● REQUIRED ACTION:
Whenever a line in the data below includes the string "WHITE", copy it out.

(Coordinate-based object records)
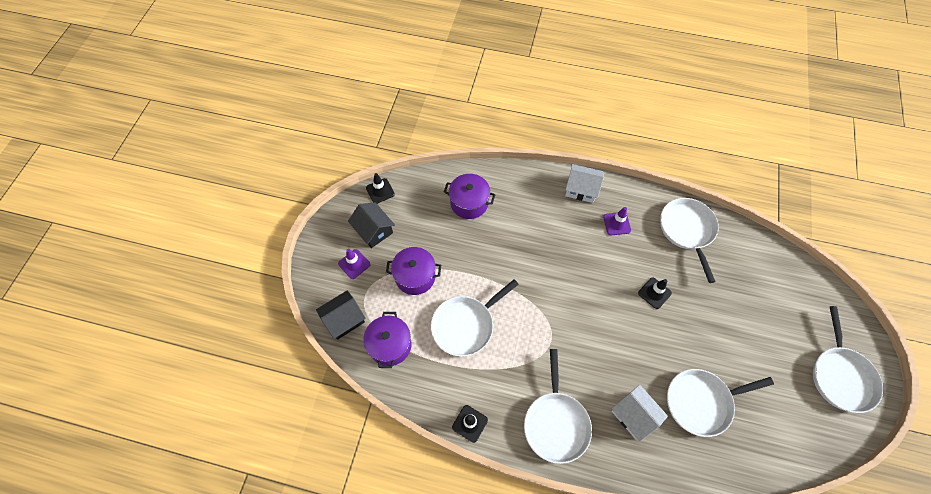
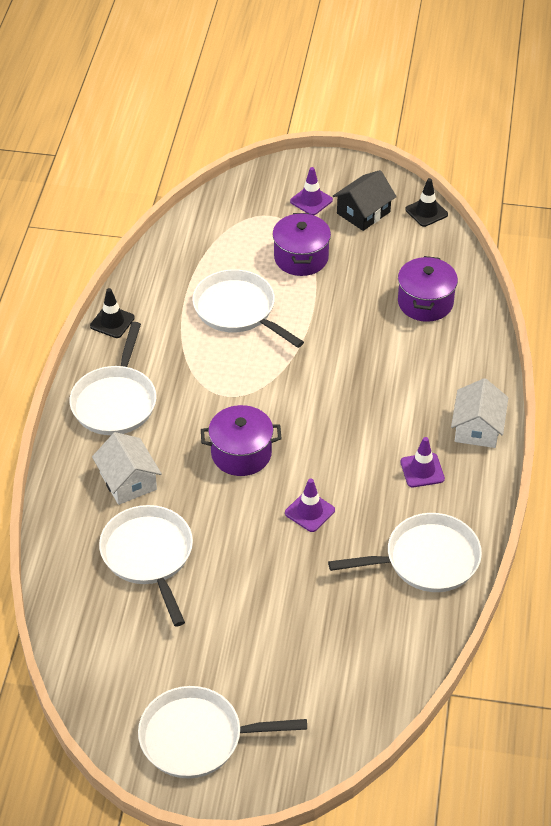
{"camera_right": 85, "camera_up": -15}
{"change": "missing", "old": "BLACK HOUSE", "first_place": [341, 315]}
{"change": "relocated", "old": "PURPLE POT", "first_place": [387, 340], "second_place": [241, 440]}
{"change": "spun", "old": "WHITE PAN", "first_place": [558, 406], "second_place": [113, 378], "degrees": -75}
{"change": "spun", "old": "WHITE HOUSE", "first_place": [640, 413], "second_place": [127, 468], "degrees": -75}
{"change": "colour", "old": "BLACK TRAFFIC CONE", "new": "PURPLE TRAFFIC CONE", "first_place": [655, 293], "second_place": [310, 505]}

● SOLUTION FOR THIS EXERCISE:
{"change": "spun", "old": "WHITE PAN", "first_place": [558, 406], "second_place": [113, 378], "degrees": -75}
{"change": "spun", "old": "WHITE HOUSE", "first_place": [640, 413], "second_place": [127, 468], "degrees": -75}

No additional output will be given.